▶ [Material to process]
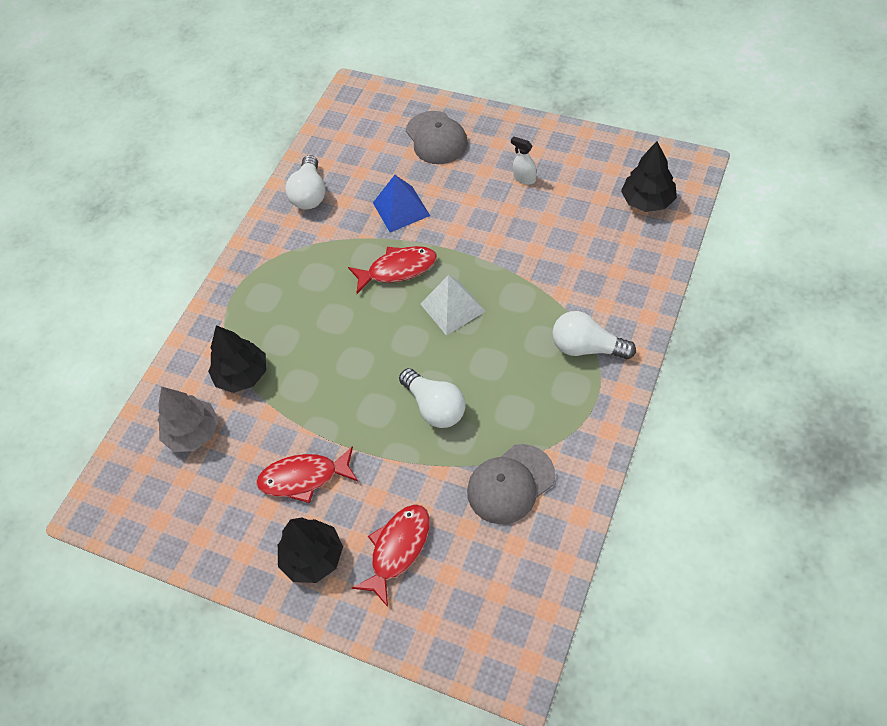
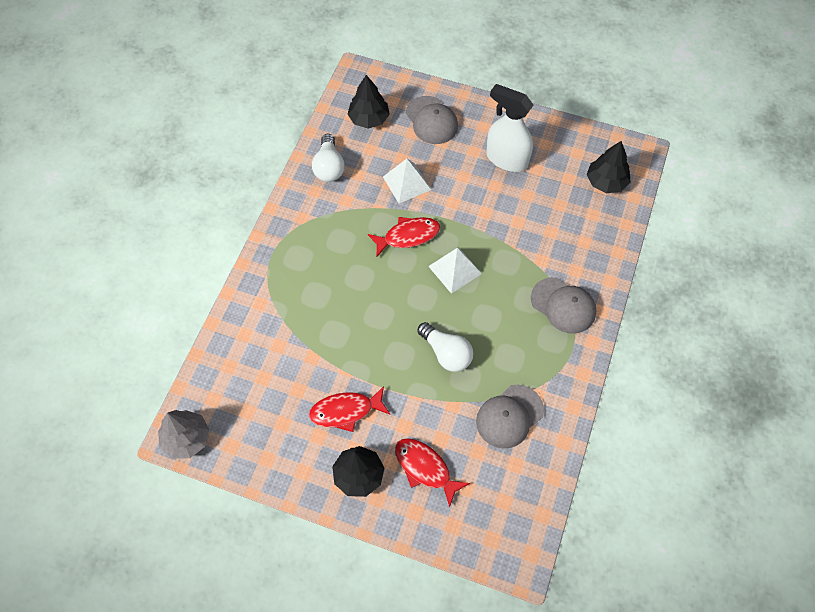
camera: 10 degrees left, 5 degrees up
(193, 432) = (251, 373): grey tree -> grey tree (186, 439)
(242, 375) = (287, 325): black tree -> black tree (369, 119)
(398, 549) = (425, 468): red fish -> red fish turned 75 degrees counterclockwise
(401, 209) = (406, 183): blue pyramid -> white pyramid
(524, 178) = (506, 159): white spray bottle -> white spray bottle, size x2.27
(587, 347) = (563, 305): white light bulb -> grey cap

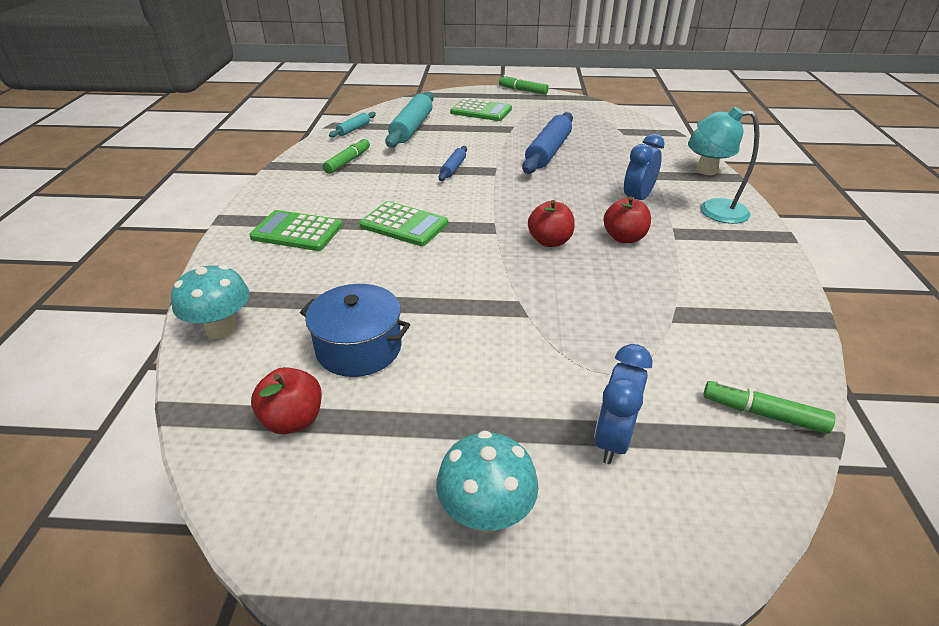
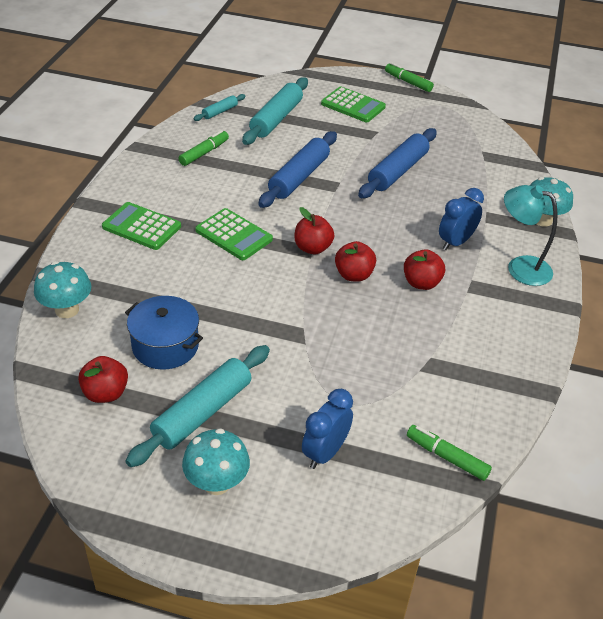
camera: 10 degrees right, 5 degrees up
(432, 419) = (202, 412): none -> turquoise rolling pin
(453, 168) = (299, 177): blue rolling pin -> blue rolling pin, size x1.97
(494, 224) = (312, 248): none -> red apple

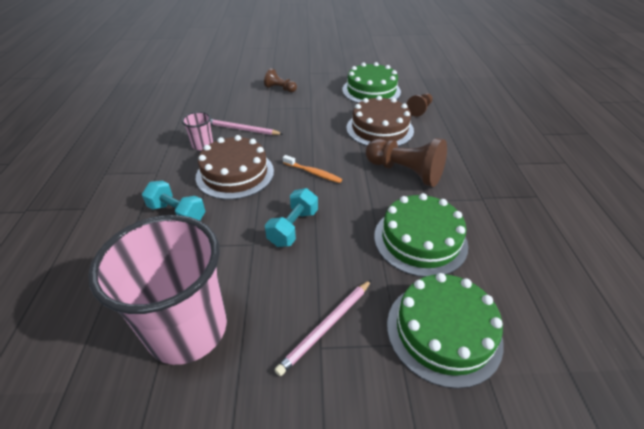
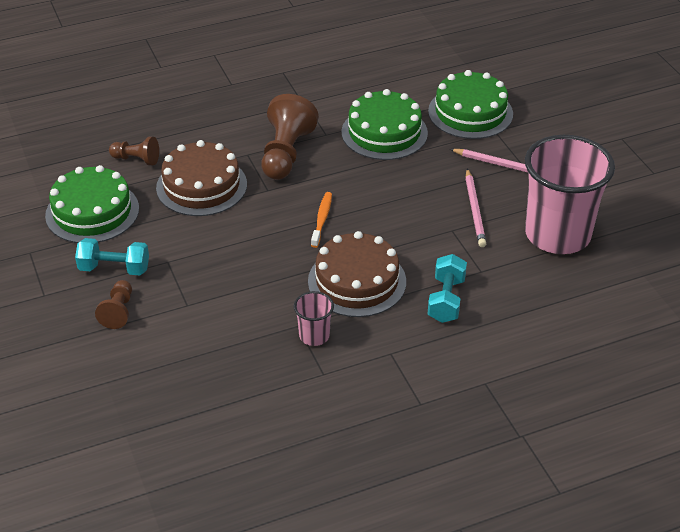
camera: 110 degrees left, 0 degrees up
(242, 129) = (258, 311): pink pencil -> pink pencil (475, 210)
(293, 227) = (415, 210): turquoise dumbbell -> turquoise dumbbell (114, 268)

▶ [Work item] Leave out the pictures and copy everything else in the records word for word.

▶ [Task output]
camera: 10 degrees left, 5 degrees up
(193, 432) = (251, 373): grey tree -> grey tree (186, 439)
(242, 375) = (287, 325): black tree -> black tree (369, 119)
(398, 549) = (425, 468): red fish -> red fish turned 75 degrees counterclockwise
(401, 209) = (406, 183): blue pyramid -> white pyramid
(524, 178) = (506, 159): white spray bottle -> white spray bottle, size x2.27
(587, 347) = (563, 305): white light bulb -> grey cap

camera: 10 degrees right, 5 degrees up
(432, 419) = (202, 412): none -> turquoise rolling pin
(453, 168) = (299, 177): blue rolling pin -> blue rolling pin, size x1.97
(494, 224) = (312, 248): none -> red apple

camera: 110 degrees left, 0 degrees up
(242, 129) = (258, 311): pink pencil -> pink pencil (475, 210)
(293, 227) = (415, 210): turquoise dumbbell -> turquoise dumbbell (114, 268)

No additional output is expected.